→ **REQUIRED ACTION**:
Return a copy of every line in the data below that contains "orange".

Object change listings

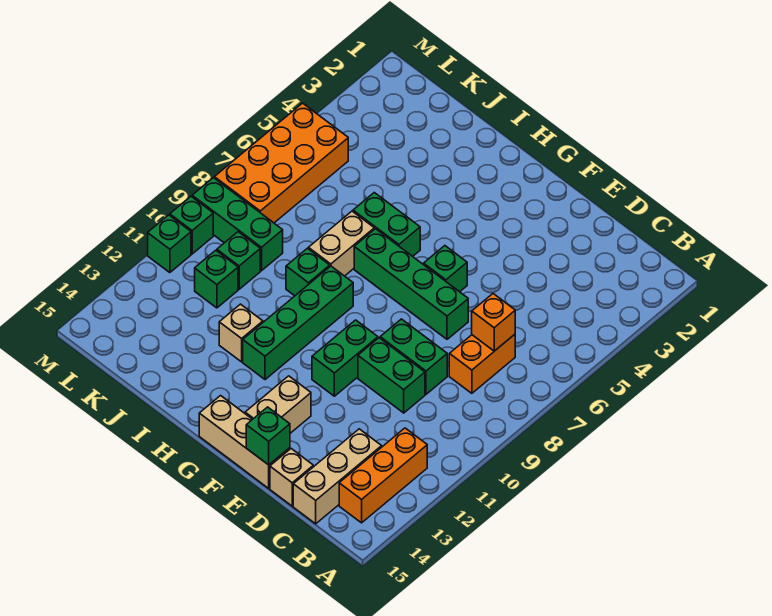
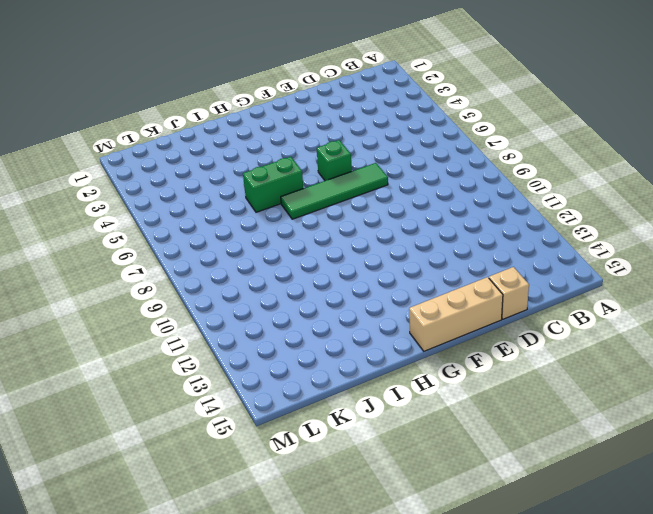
green 1x4 tile [281,163,388,219] -> green 1x4 brick [354,229,468,339]
none -> orange 1x3 brick [339,428,427,523]
none -> orange 1x2 brick [449,334,515,393]
none -> tan 1x3 brick [293,429,382,524]

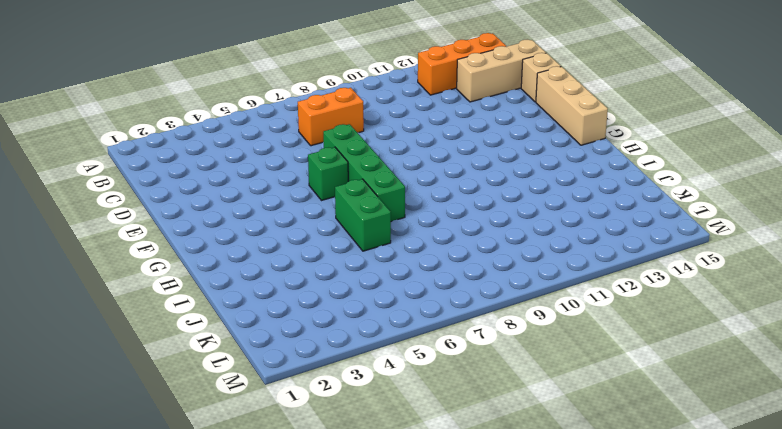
none -> green 1x2 brick [380,319,447,394]
none -> green 1x2 brick [358,338,425,413]
none -> green 1x2 brick [312,320,378,396]

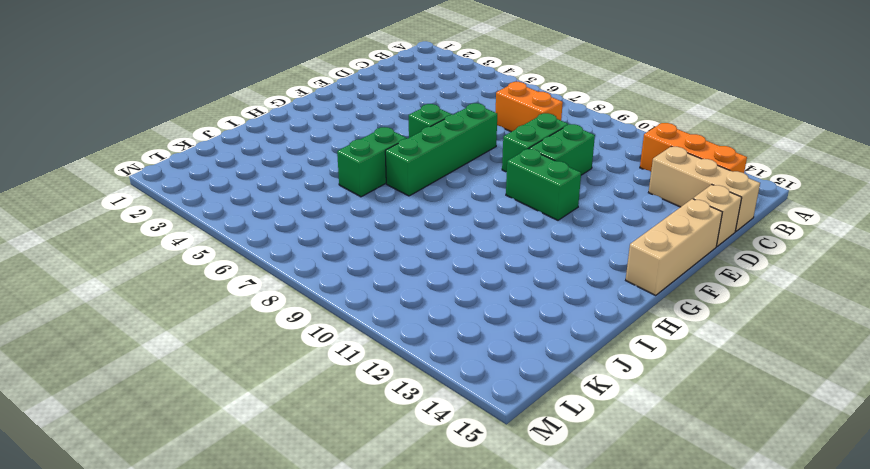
none -> tan 1x2 brick [245,376,311,433]
none -> green 1x4 brick [243,266,353,380]
none -> tan 1x2 brick [308,211,374,276]

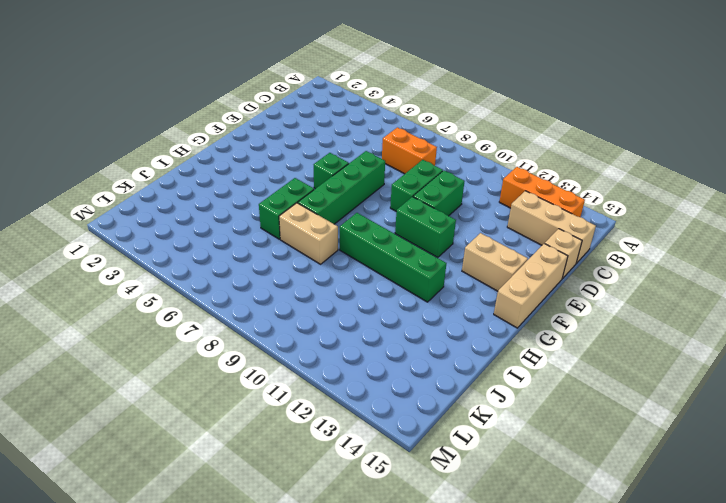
none -> green 1x1 brick [286,248,330,296]
none -> tan 1x1 brick [219,304,263,362]
none -> green 1x3 brick [192,178,283,271]

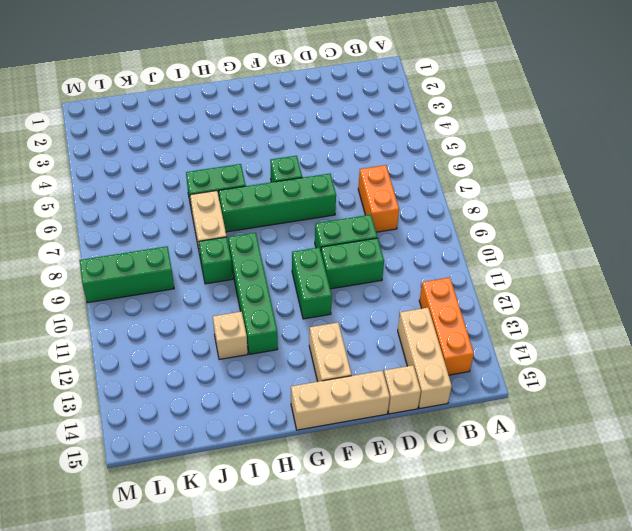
none -> green 1x1 brick [217,232,260,289]
none -> green 1x1 brick [195,250,238,308]
none -> orange 2x4 brick [214,103,348,223]

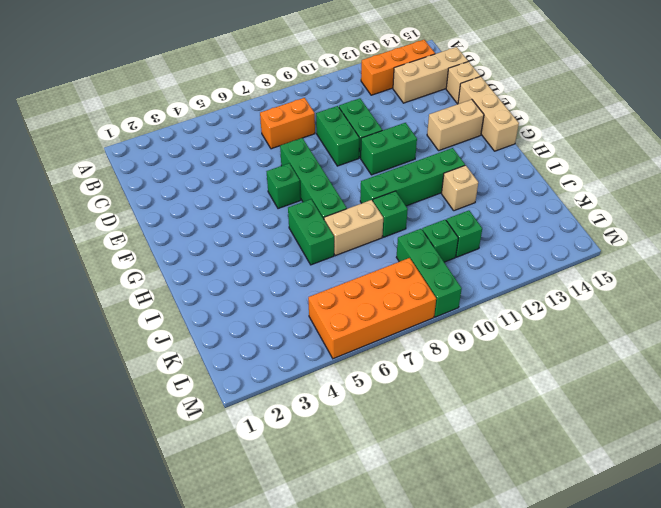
none -> green 1x1 brick [170,196,213,254]
none -> green 1x1 brick [148,215,191,273]
none -> orange 1x1 brick [472,294,515,351]

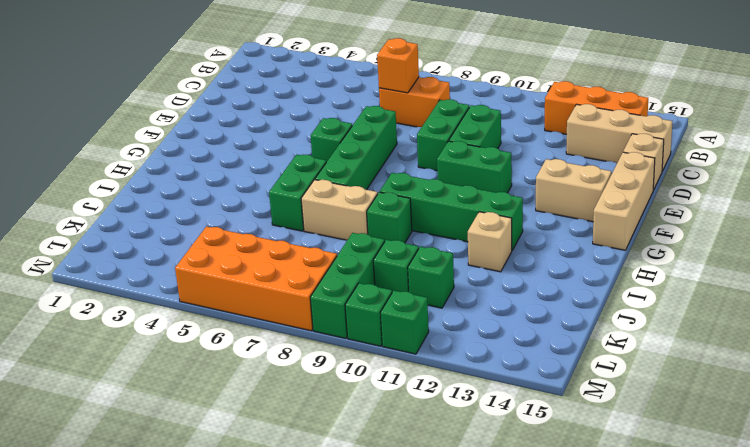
none -> green 1x1 brick [246,407,290,465]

→ **COMPLETED TASK**:
none -> orange 1x3 brick [339,428,427,523]
none -> orange 1x2 brick [449,334,515,393]
none -> orange 2x4 brick [214,103,348,223]
none -> orange 1x1 brick [472,294,515,351]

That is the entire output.